◆ **Prompt**: Below are the records; copy exactly the stretch from the line containing "brown semicircle: (30, 39) -> (37, 58), moved" through the line containing "orange square: (78, 88)", both ends included, and nothing else.

◆ **Given records**:
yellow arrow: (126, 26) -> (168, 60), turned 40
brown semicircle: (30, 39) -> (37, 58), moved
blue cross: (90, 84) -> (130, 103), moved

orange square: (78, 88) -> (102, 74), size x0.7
---
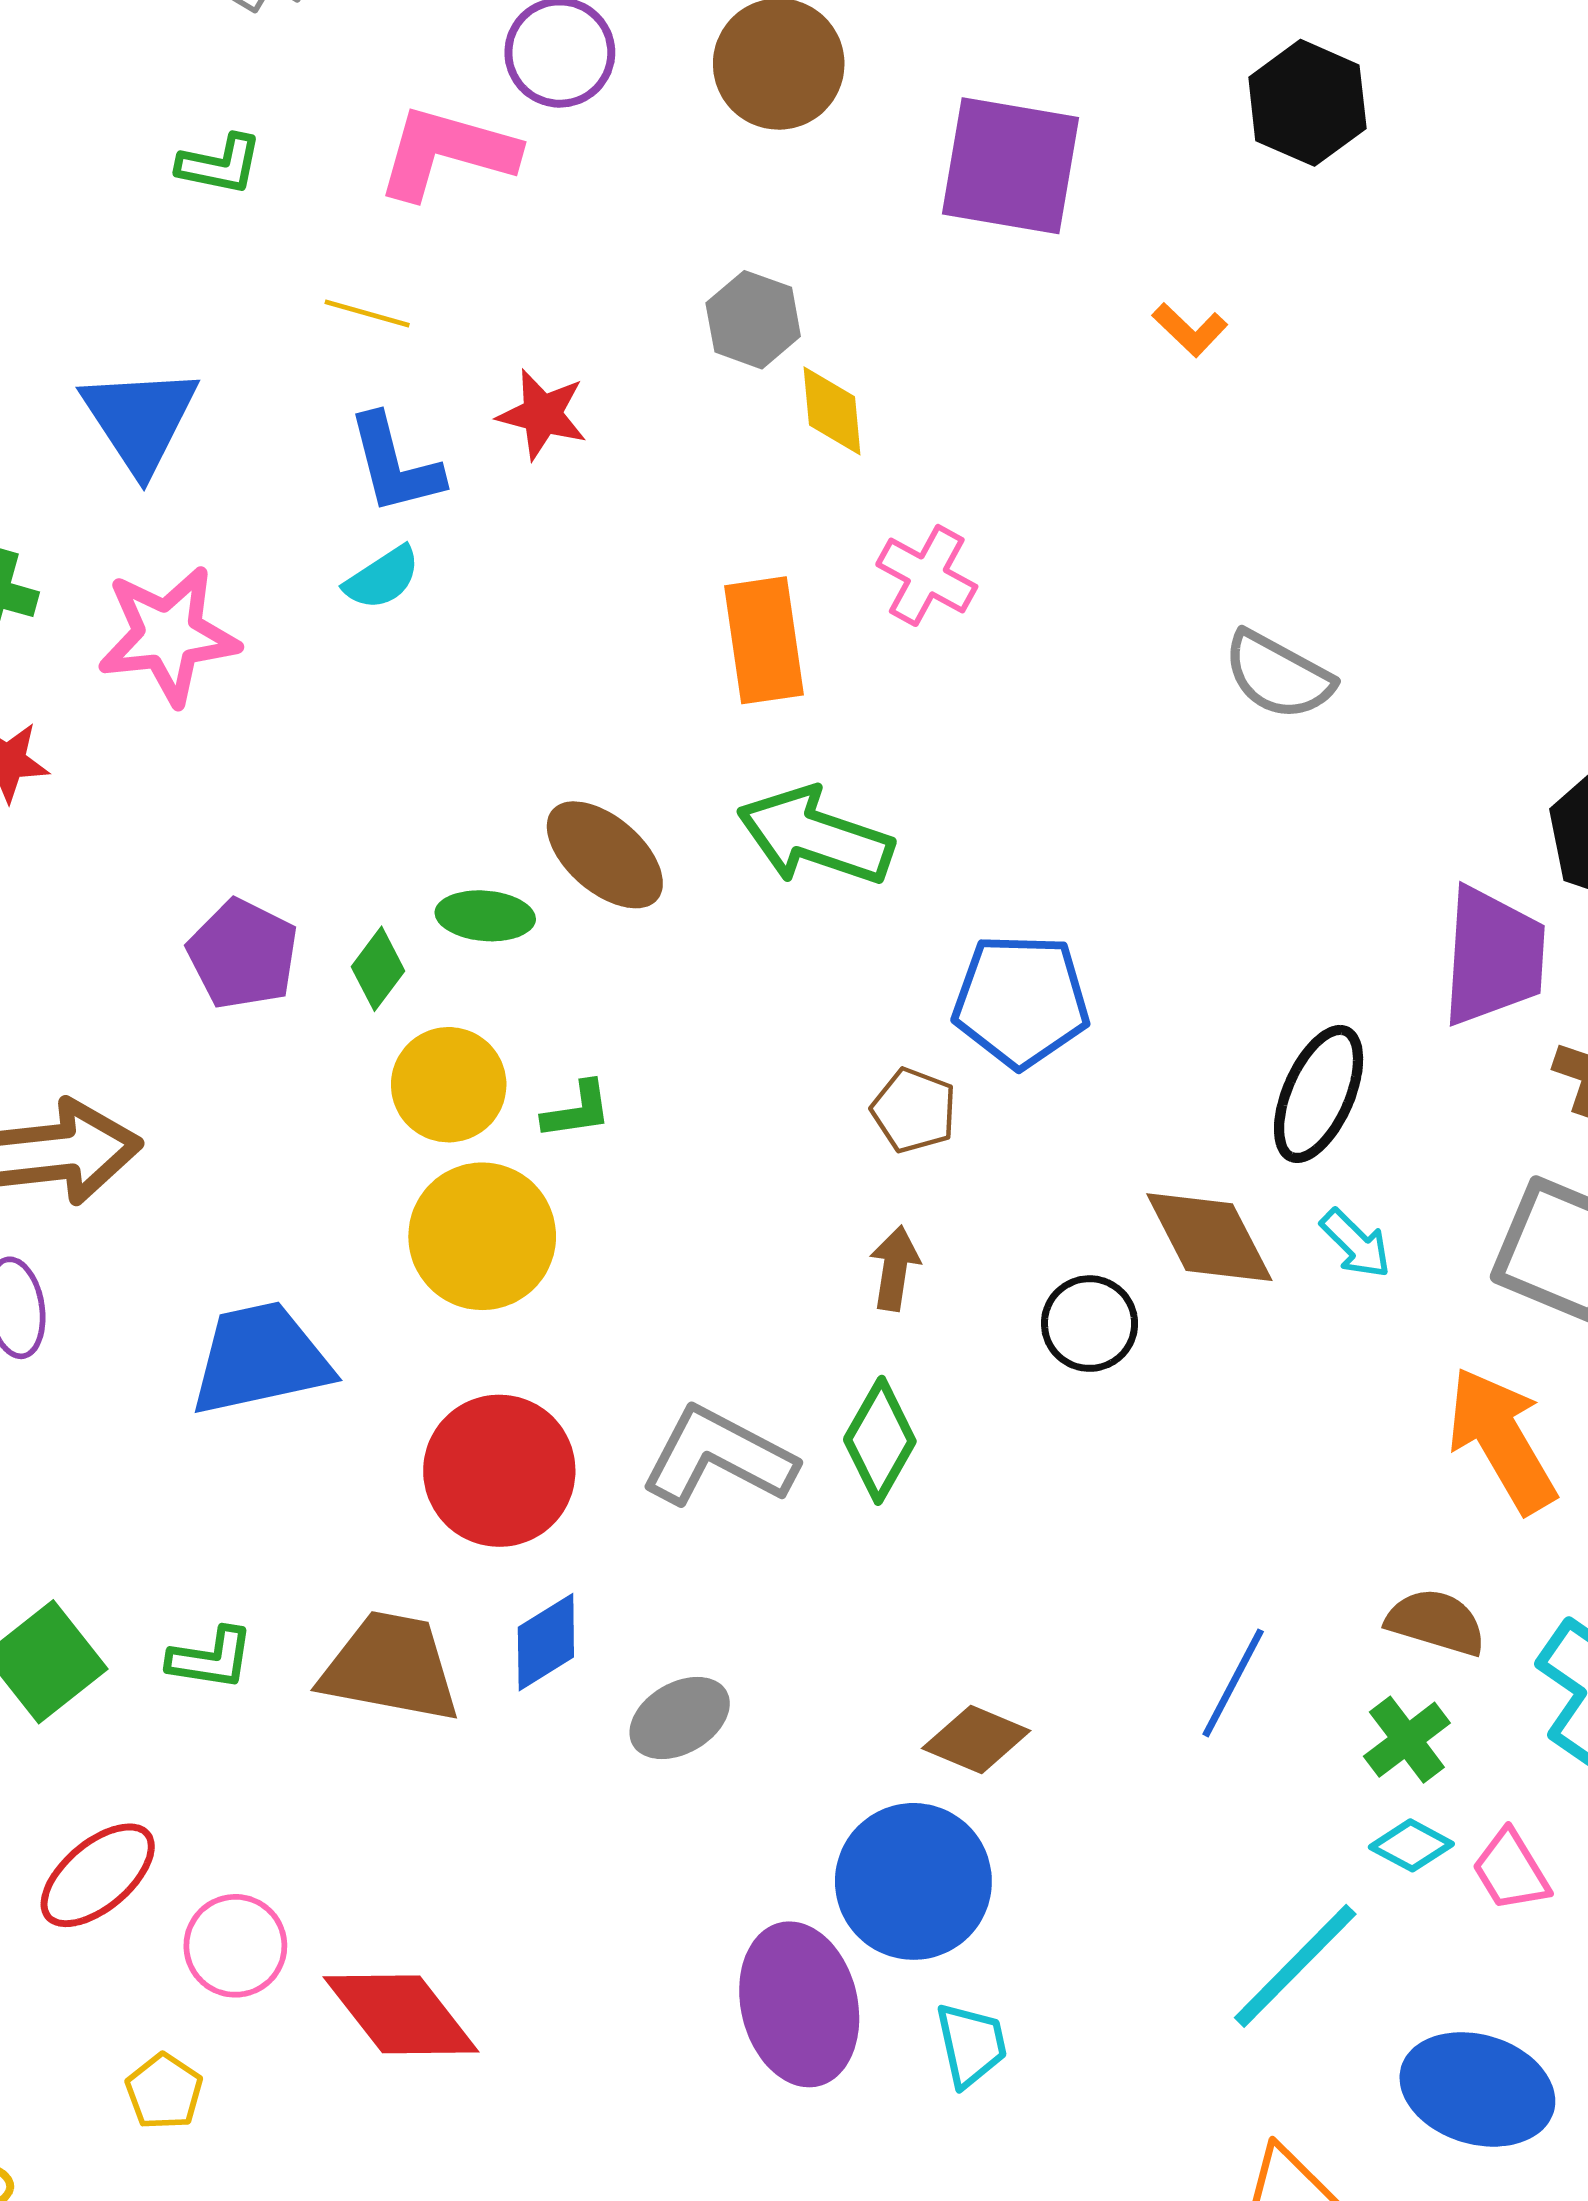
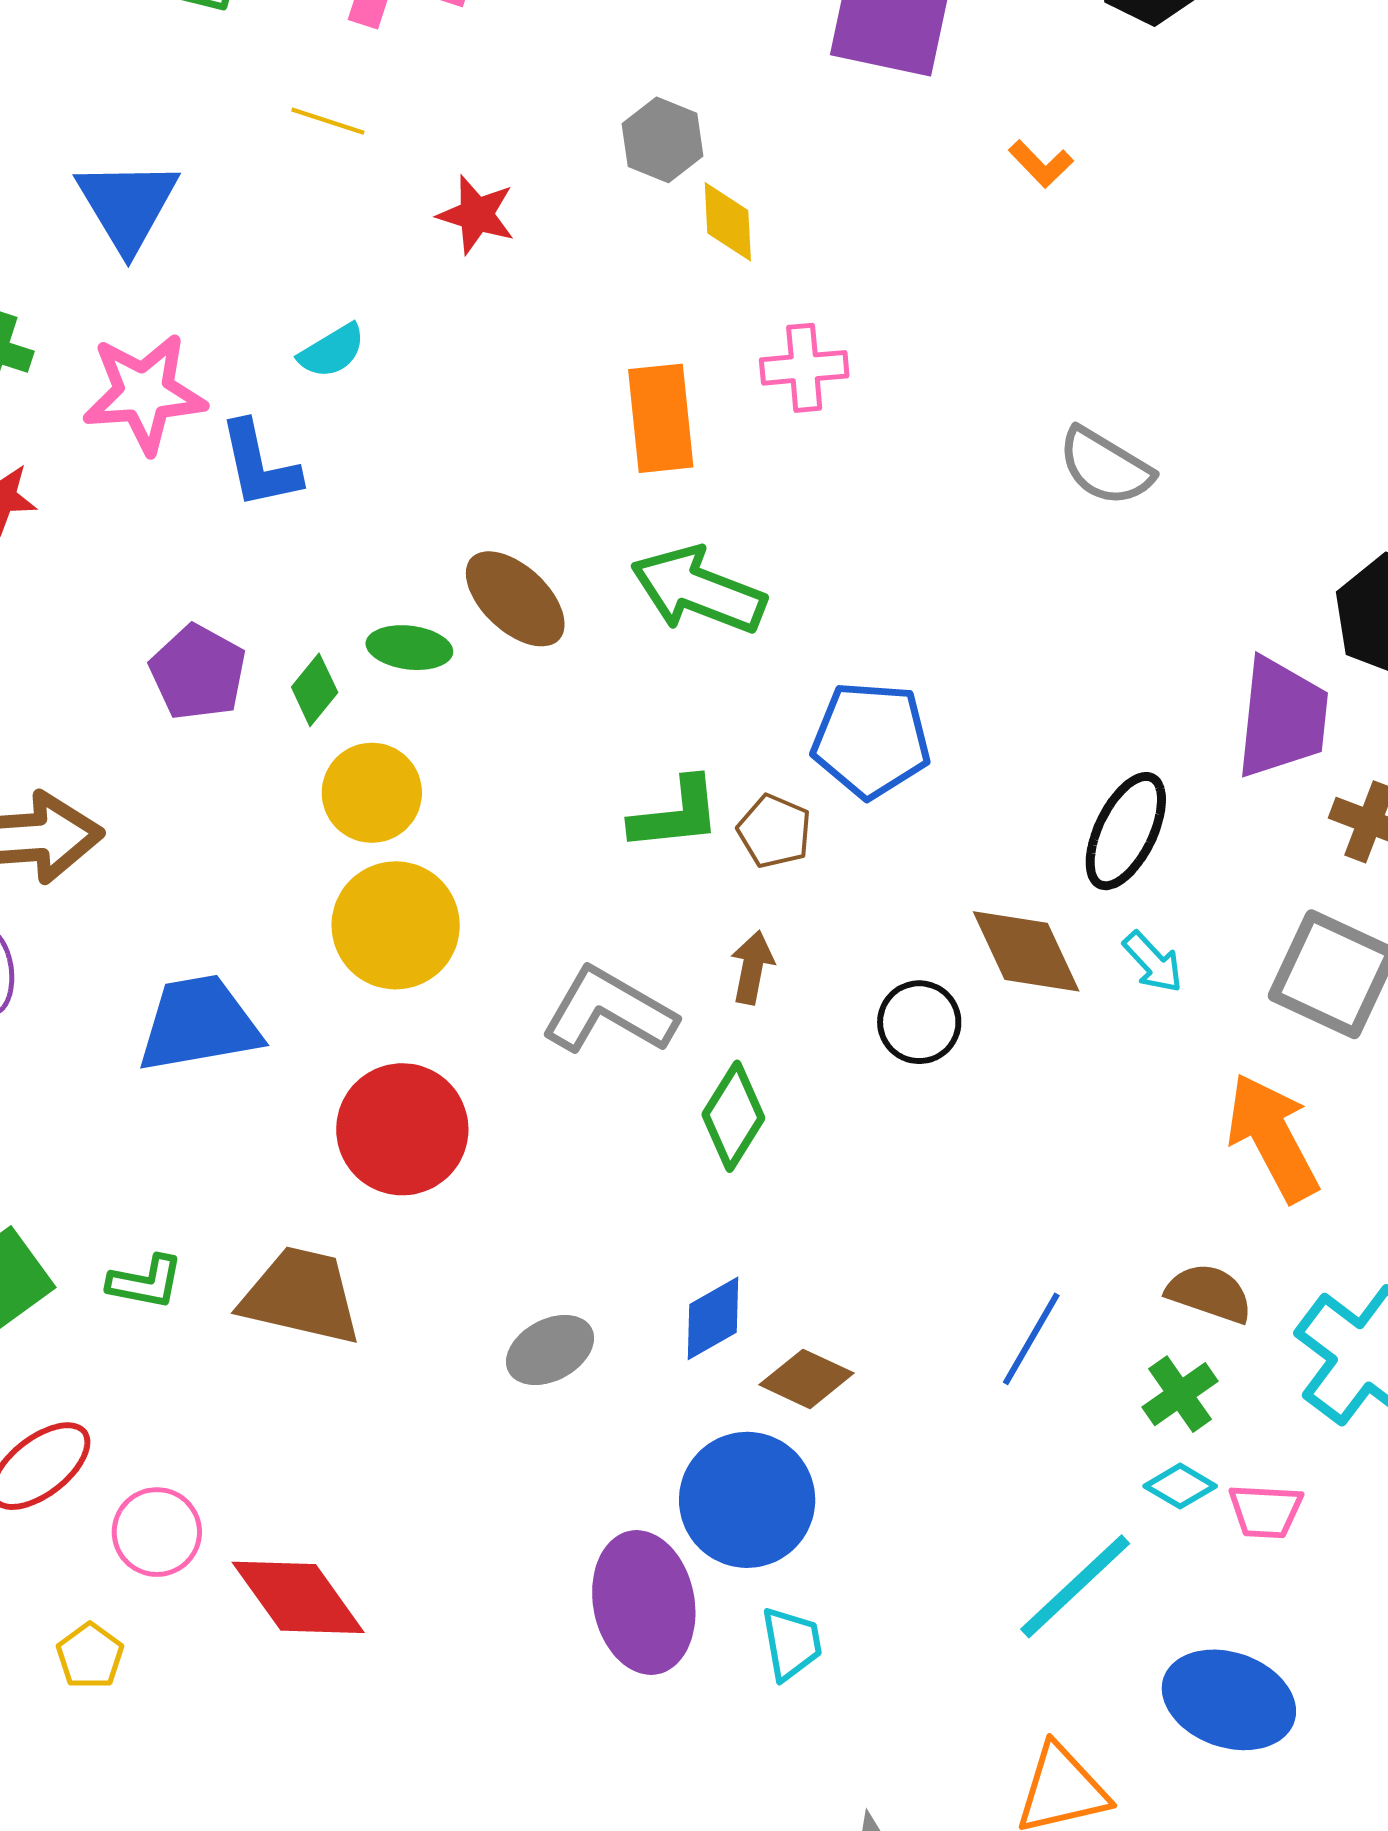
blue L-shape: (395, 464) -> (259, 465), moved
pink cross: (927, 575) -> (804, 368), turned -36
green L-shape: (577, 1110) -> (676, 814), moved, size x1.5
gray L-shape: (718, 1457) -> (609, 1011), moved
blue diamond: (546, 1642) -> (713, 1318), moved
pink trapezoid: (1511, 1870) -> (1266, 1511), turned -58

◆ **Task response**:
brown semicircle: (30, 39) -> (37, 58), moved
blue cross: (90, 84) -> (130, 103), moved

orange square: (78, 88) -> (102, 74), size x0.7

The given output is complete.